-------- PROVIDED DATA --------

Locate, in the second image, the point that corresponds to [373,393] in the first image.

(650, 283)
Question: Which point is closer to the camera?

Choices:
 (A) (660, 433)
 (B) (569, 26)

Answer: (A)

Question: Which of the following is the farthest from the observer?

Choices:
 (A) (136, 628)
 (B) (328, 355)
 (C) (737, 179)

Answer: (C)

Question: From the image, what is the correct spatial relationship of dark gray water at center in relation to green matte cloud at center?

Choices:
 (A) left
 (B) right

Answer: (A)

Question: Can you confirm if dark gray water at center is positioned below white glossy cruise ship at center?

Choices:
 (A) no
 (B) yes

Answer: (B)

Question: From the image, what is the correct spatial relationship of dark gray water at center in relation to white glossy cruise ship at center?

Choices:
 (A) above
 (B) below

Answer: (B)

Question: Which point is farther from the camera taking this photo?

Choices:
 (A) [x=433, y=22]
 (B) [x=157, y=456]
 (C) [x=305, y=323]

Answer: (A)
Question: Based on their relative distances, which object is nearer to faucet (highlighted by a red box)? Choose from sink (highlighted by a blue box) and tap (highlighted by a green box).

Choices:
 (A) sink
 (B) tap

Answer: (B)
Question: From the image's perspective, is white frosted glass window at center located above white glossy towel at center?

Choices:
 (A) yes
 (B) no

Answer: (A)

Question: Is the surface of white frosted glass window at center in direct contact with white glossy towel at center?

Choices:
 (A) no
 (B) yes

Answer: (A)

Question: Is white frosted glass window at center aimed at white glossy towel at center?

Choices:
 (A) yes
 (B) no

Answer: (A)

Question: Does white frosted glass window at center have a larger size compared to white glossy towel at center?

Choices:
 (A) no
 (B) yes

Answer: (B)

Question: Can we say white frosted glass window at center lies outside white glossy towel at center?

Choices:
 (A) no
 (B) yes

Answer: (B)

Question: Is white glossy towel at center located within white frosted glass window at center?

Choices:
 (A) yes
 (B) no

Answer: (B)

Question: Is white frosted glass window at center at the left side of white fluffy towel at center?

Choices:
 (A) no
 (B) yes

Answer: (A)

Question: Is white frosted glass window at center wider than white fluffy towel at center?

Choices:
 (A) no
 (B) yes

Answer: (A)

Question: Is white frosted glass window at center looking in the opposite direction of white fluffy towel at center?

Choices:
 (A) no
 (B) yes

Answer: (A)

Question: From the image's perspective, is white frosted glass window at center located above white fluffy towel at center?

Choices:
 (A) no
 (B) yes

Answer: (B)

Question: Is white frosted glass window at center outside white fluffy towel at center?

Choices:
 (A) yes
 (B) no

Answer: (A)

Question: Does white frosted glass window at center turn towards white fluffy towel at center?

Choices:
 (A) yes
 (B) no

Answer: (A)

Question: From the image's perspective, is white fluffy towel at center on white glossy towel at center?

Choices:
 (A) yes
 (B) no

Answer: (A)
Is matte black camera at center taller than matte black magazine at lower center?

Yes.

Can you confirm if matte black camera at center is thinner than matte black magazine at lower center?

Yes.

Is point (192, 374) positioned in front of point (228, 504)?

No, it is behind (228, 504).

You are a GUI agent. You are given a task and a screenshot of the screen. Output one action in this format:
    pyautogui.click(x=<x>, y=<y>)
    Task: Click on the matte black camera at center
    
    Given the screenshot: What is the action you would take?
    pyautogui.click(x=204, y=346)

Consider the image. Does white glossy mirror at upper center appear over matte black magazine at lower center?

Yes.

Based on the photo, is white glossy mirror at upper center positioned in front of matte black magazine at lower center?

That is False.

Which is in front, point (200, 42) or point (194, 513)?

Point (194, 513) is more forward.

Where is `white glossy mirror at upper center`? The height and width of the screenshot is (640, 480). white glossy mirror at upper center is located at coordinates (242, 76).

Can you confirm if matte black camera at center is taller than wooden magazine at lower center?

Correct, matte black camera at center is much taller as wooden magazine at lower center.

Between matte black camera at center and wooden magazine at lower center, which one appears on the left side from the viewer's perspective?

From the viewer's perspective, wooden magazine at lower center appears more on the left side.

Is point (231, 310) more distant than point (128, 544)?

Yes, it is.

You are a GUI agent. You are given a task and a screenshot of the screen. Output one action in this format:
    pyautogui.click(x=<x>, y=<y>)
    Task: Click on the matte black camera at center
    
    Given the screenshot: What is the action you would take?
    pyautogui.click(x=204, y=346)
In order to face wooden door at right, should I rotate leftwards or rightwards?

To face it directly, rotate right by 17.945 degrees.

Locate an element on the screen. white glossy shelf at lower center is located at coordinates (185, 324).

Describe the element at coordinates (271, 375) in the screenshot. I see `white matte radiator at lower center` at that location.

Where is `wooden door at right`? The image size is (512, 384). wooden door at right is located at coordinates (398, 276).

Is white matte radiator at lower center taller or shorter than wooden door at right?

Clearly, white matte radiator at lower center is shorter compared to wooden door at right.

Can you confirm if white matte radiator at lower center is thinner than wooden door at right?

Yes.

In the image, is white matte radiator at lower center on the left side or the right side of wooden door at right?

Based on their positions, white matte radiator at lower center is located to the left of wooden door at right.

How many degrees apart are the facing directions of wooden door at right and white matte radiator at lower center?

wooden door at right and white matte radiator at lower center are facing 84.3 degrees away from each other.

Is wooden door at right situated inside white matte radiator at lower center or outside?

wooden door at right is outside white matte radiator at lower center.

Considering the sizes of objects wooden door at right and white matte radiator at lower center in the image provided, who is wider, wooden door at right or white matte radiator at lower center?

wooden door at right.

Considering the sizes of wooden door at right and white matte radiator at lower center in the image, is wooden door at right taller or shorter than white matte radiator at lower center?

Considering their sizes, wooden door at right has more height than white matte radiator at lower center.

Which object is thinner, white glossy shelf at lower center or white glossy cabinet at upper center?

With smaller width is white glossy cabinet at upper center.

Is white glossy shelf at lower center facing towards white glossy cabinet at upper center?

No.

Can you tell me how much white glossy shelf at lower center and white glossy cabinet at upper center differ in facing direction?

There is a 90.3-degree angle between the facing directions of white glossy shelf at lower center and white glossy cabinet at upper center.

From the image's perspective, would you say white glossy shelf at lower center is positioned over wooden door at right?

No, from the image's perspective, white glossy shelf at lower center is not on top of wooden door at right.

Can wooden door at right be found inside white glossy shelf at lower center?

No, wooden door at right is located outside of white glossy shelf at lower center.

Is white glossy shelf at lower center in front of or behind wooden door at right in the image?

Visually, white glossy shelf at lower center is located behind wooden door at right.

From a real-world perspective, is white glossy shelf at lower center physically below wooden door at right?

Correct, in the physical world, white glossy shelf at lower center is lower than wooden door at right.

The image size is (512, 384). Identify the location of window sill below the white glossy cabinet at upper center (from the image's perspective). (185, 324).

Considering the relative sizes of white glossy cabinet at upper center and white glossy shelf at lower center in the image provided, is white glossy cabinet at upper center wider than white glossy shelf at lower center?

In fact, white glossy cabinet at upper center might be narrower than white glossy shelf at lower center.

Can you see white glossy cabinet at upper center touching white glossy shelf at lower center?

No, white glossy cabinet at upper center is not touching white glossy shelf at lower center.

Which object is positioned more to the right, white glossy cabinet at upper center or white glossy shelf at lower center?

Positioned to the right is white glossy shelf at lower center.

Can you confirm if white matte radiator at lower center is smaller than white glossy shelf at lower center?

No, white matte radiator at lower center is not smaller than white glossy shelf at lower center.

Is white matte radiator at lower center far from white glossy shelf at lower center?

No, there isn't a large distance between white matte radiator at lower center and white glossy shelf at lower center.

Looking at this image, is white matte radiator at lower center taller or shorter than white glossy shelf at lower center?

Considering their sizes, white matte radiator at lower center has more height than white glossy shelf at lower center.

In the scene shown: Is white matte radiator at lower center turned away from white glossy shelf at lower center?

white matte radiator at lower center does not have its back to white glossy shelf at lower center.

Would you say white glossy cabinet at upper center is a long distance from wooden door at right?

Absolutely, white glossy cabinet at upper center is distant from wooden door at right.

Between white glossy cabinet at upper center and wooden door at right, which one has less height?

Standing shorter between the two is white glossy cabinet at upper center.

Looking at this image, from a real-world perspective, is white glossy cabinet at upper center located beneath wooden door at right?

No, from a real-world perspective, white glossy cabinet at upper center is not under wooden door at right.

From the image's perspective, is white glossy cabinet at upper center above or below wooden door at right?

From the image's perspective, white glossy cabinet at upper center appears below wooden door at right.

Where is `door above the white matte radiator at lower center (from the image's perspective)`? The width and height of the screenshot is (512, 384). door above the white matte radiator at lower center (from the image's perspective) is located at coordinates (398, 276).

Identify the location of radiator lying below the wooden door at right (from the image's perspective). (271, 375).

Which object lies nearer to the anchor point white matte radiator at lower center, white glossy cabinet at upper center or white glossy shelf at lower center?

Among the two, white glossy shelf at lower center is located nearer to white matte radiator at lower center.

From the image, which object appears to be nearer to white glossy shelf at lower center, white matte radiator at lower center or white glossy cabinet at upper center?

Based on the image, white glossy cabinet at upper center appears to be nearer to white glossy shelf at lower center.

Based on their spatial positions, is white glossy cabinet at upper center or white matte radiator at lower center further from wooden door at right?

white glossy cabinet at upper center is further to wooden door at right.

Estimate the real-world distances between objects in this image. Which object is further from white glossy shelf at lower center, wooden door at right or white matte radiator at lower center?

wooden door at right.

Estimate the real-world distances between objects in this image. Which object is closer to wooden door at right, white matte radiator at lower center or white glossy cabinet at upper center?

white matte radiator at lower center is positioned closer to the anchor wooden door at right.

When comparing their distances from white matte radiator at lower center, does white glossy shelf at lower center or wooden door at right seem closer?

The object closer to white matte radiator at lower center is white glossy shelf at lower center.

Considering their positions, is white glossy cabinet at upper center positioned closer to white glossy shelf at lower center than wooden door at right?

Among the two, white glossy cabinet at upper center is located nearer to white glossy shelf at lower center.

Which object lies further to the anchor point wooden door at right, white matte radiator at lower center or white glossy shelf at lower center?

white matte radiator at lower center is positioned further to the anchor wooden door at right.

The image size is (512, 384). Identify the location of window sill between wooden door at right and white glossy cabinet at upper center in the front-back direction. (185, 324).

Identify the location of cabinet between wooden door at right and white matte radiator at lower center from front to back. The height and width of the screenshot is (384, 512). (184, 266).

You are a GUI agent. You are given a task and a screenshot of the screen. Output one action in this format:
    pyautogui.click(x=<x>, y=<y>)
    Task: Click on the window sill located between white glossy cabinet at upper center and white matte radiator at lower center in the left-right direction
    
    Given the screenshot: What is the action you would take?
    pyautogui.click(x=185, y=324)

--------

Pull out every line of the data that contains the string "sill", and copy each one unchanged. Matching is case-sensitive.

The image size is (512, 384). Identify the location of window sill below the white glossy cabinet at upper center (from the image's perspective). (185, 324).
The image size is (512, 384). Identify the location of window sill between wooden door at right and white glossy cabinet at upper center in the front-back direction. (185, 324).
    Task: Click on the window sill located between white glossy cabinet at upper center and white matte radiator at lower center in the left-right direction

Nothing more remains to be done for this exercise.